Given data:
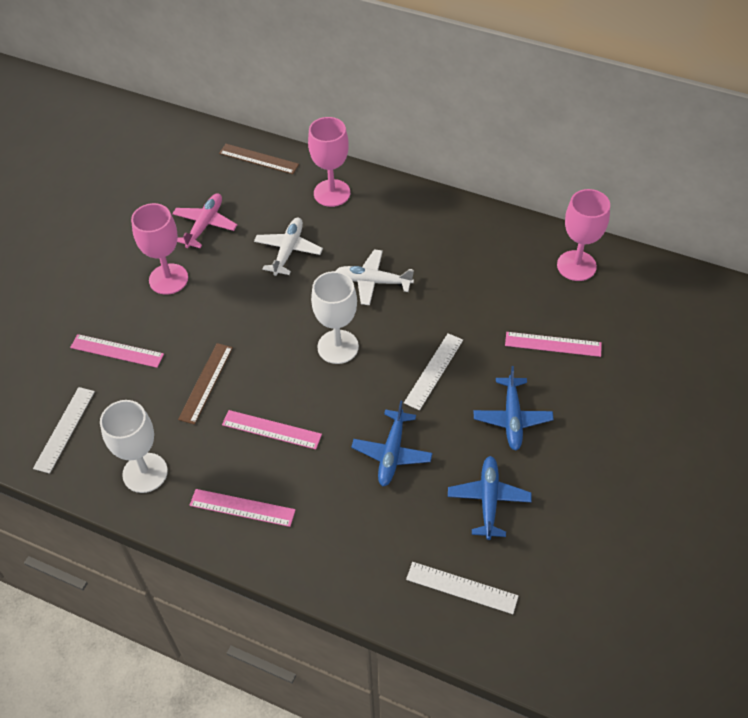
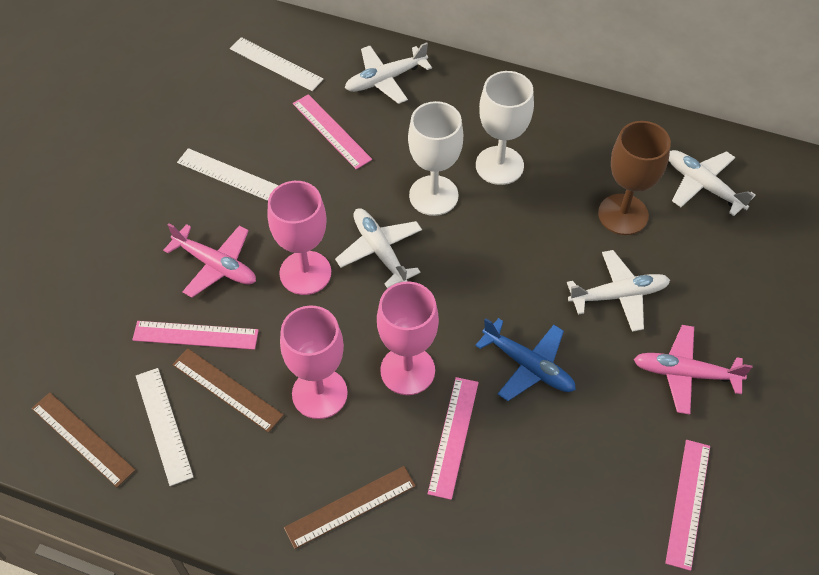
blue plane: 3 -> 1
brown goblet: 0 -> 1
brown ruler: 2 -> 3
pink plane: 1 -> 2
white plane: 2 -> 4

What the task asks:
Write the data out again word for word; leave the pictures behind.

Output of the task:
blue plane: 3 -> 1
brown goblet: 0 -> 1
brown ruler: 2 -> 3
pink plane: 1 -> 2
white plane: 2 -> 4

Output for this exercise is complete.